Your goal:
Each line from the one containing "(177, 203) = (465, 618): brown" to the last line of the listing below must be reproduced exactly, and nothing more.

Data extract:
■ ■ ■ ■ ■ ■ ■

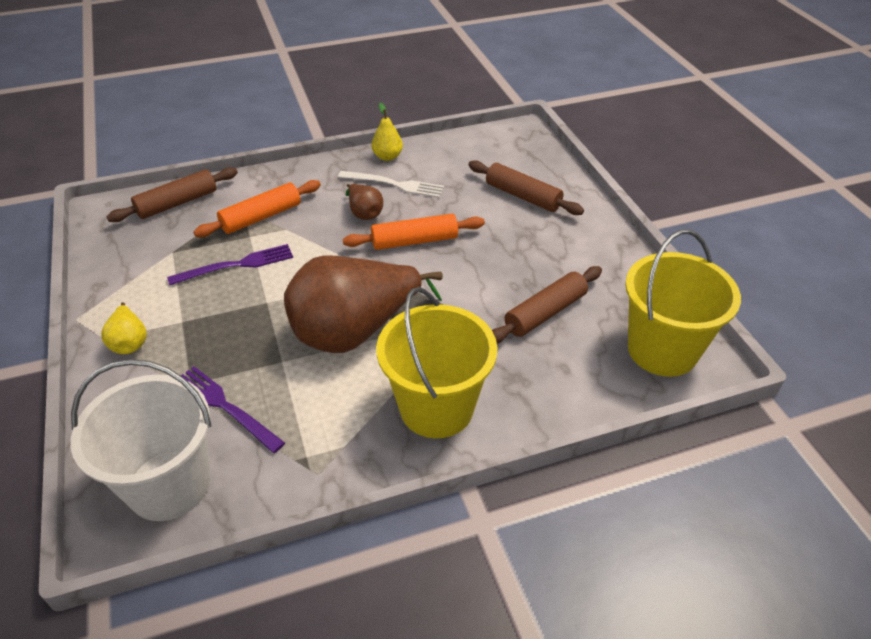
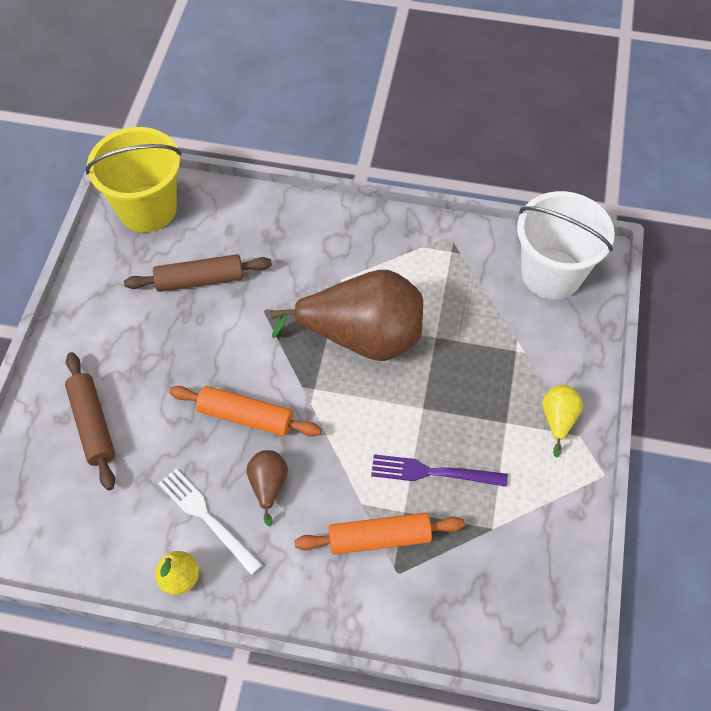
camera: 150 degrees left, 15 degrees up
(177, 203) = (465, 618): brown rolling pin -> none
(225, 406) = (494, 316): purple fork -> none
(436, 408) = (342, 243): yellow bucket -> none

■ ■ ■ ■ ■ ■ ■

Solution to this exercise:
(177, 203) = (465, 618): brown rolling pin -> none
(225, 406) = (494, 316): purple fork -> none
(436, 408) = (342, 243): yellow bucket -> none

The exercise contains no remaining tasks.